DATA SECTION:
+ + + + +
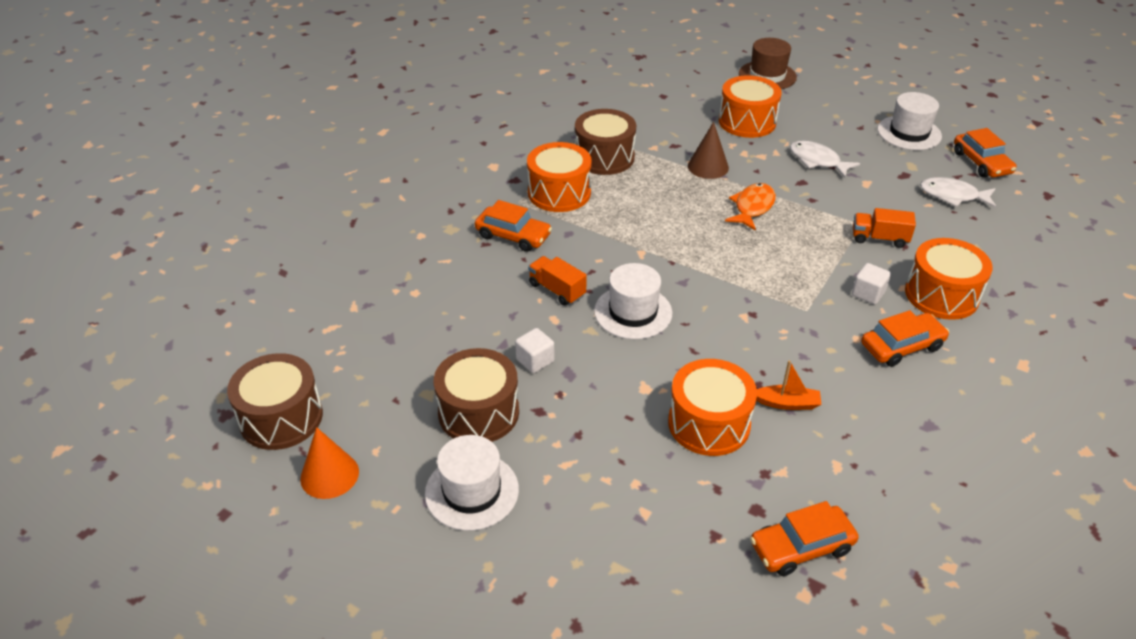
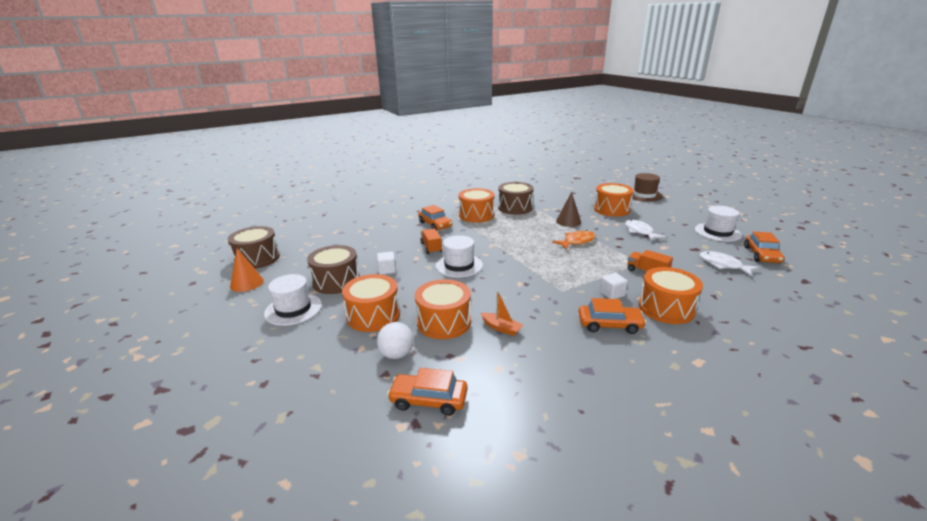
camera: 30 degrees right, 15 degrees down
(604, 452) = (373, 315): none -> orange drum
(700, 501) = (396, 354): none -> white ball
+ + + + +
EXERCISE REQUIREMENTS: Retype the listing exactly. Pictures do not belong in the copy.

TASK OUTPUT:
camera: 30 degrees right, 15 degrees down
(604, 452) = (373, 315): none -> orange drum
(700, 501) = (396, 354): none -> white ball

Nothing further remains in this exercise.